- **EXERCISE AIM**
Which lines run from the one containing "(445, 359) = (523, 454): brown" through the end of the material? Transcribe them word for word, and only them.

- **PROVIDED MATERIAL**
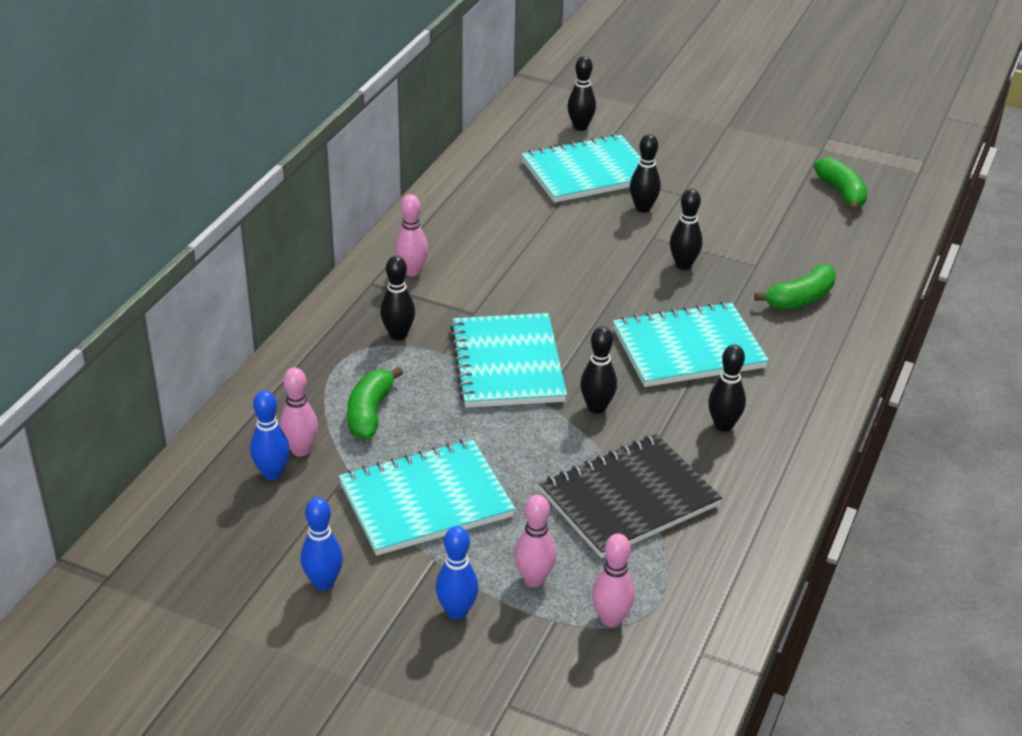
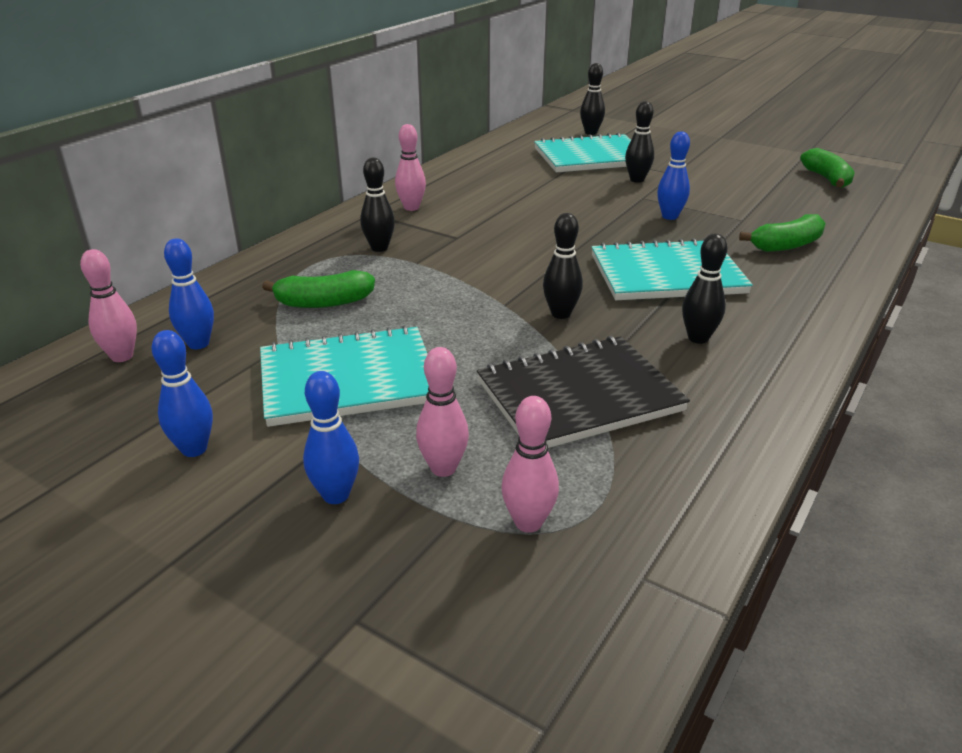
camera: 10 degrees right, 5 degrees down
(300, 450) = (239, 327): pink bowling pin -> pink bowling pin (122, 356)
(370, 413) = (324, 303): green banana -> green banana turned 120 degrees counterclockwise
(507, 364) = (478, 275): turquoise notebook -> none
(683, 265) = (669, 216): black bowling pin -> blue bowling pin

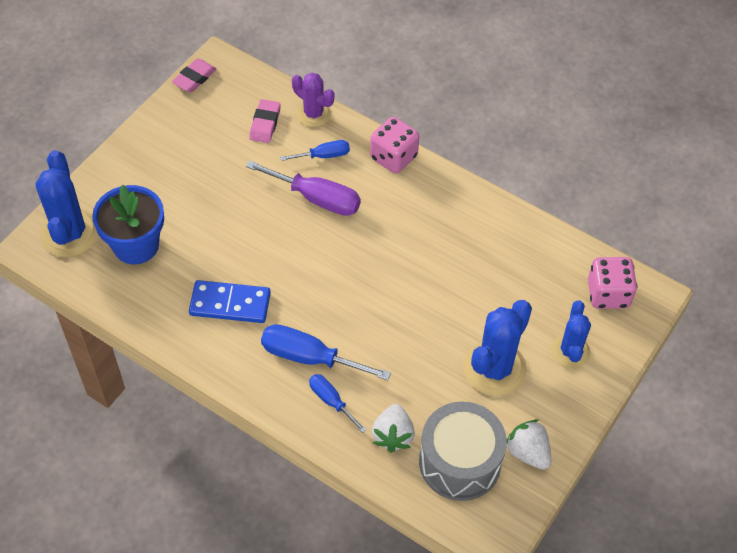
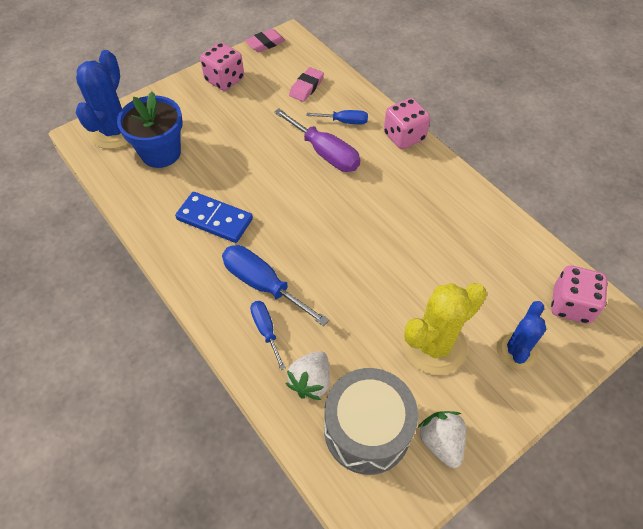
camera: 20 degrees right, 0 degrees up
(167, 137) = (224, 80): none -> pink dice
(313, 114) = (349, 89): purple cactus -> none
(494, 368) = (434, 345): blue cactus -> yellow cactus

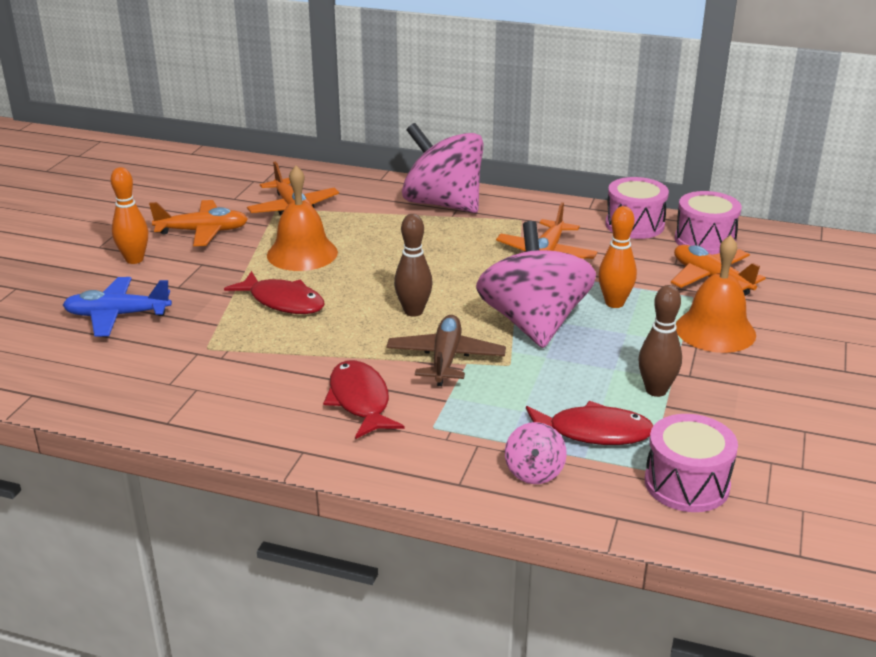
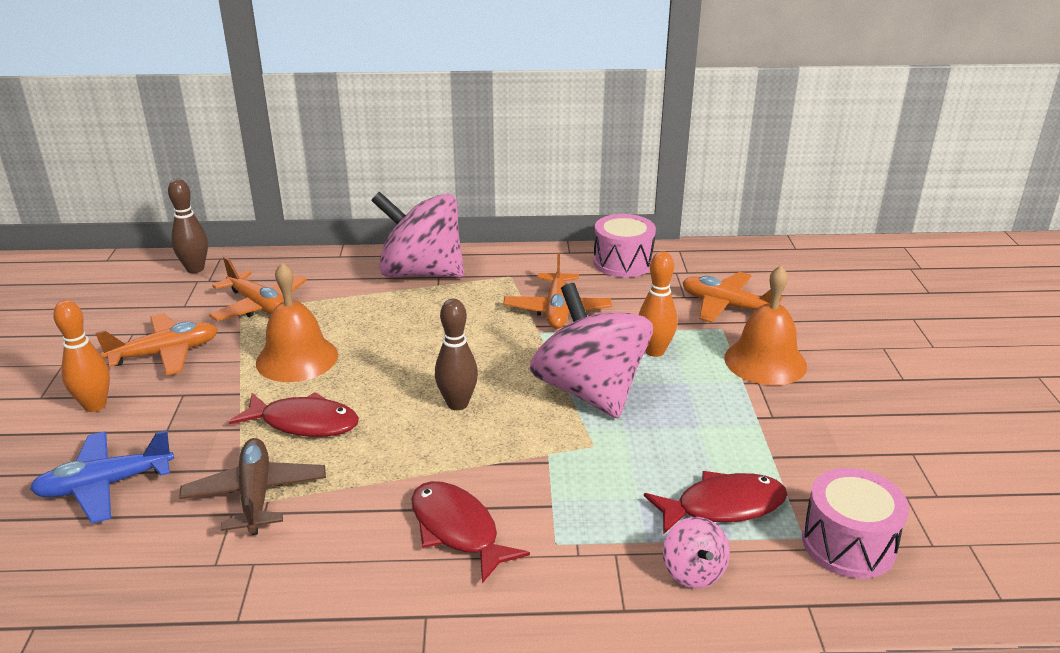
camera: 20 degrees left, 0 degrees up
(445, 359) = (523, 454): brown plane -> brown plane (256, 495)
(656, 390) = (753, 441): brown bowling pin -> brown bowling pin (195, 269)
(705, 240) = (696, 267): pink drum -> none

- **THE COMPLETED TASK**
(445, 359) = (523, 454): brown plane -> brown plane (256, 495)
(656, 390) = (753, 441): brown bowling pin -> brown bowling pin (195, 269)
(705, 240) = (696, 267): pink drum -> none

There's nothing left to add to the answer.